▶ **WORK ORDER**:
Transcribe the listing exactly, skipping every picture.

▶ **STORED DATA**:
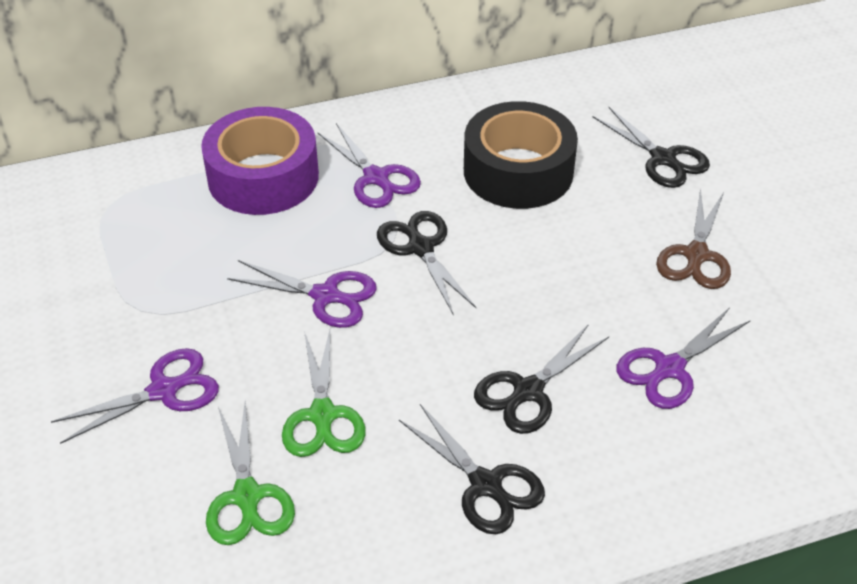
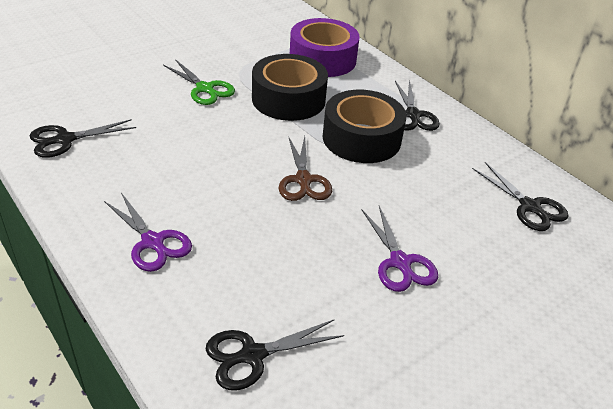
black tape: 1 -> 2
green scissors: 2 -> 1
purple scissors: 4 -> 2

▶ **ANSWER TO THIS PROBLEM**:
black tape: 1 -> 2
green scissors: 2 -> 1
purple scissors: 4 -> 2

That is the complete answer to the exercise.